- **TASK BRIEF**: Where the line with "green teapot [767,296,829,366]" appears below, start writing out lines exactly, and finish with the line with "green nut [770,408,839,466] -> none", which is included; write out nothing else.

- **PROVIDED MATERIAL**:
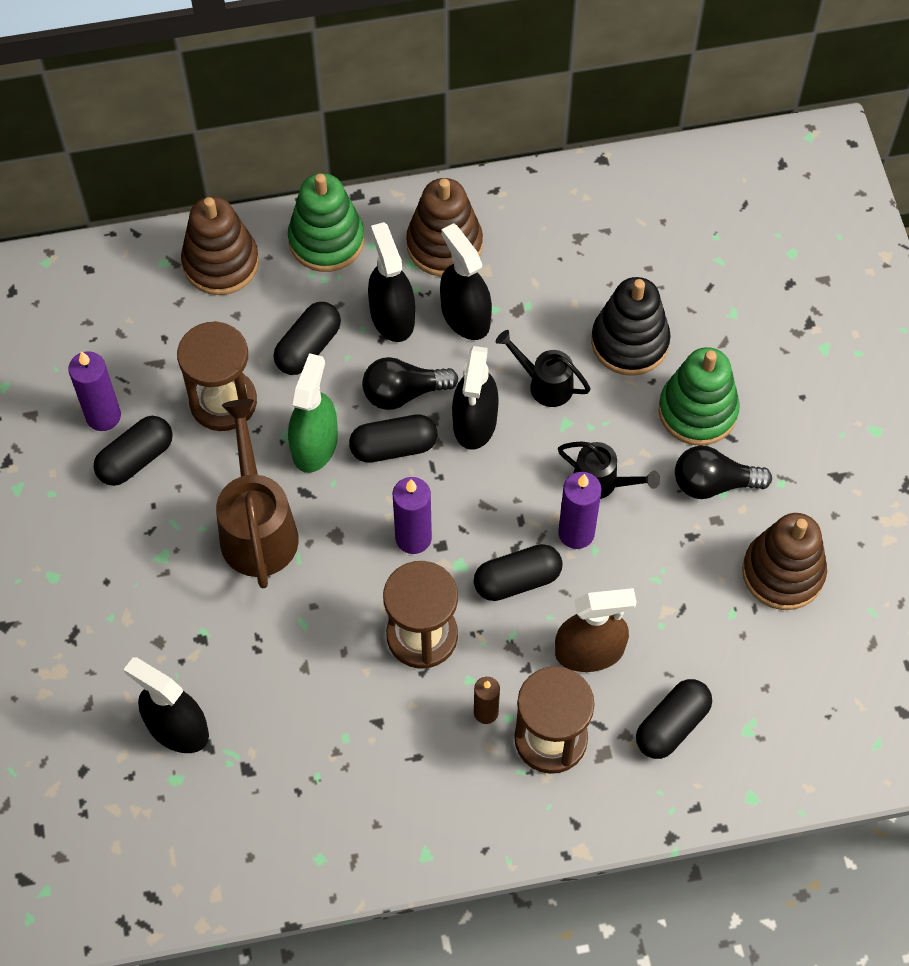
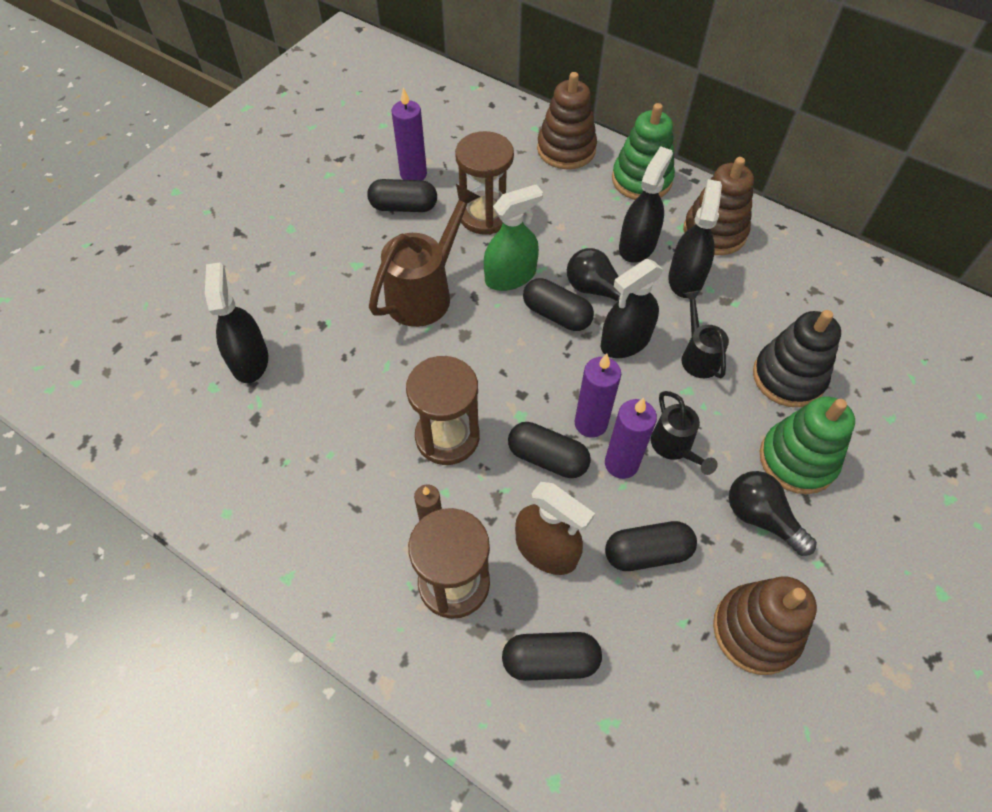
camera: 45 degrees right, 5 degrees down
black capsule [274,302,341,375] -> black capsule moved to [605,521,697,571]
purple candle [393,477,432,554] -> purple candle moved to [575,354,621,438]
---
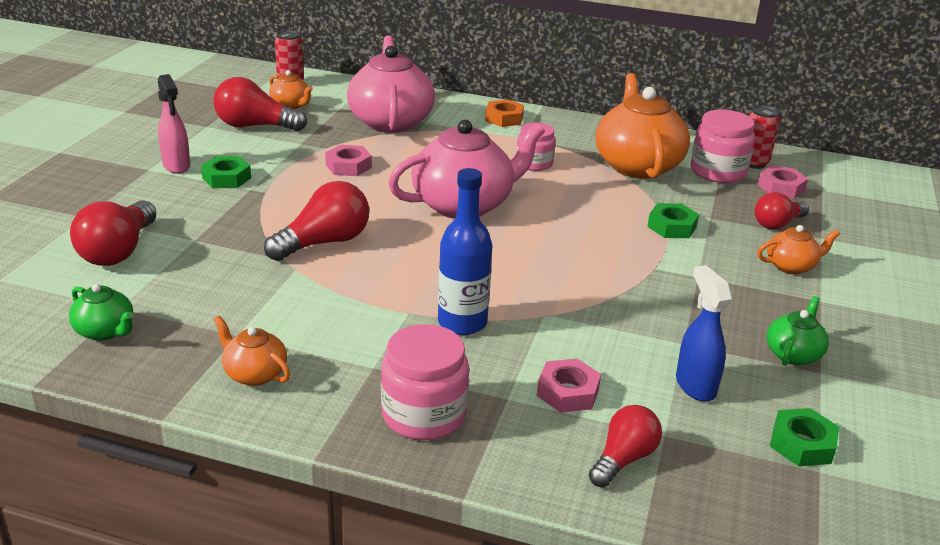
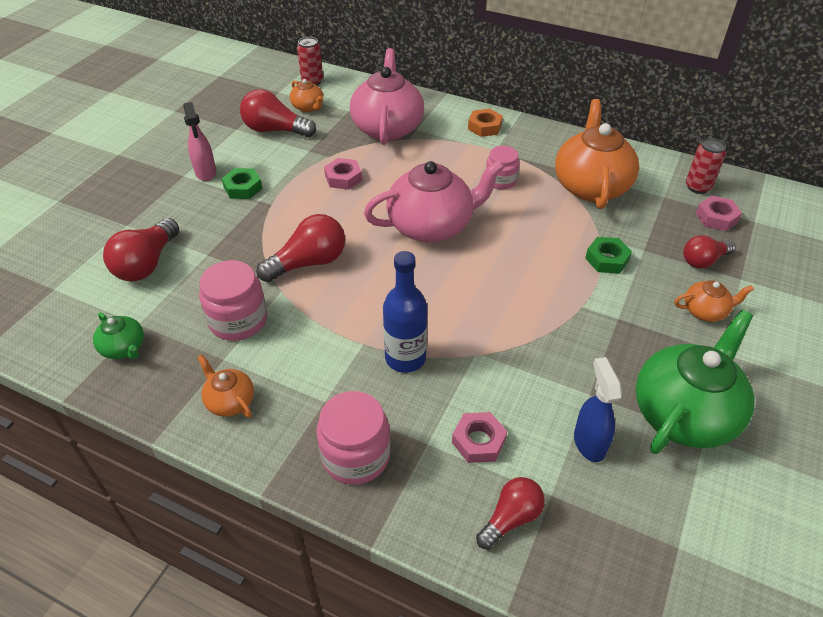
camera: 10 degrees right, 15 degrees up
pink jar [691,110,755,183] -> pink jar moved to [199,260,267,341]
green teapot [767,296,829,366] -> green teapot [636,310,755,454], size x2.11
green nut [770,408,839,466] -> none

- **SOLUTION TO THIS PROBLEM**:
green teapot [767,296,829,366] -> green teapot [636,310,755,454], size x2.11
green nut [770,408,839,466] -> none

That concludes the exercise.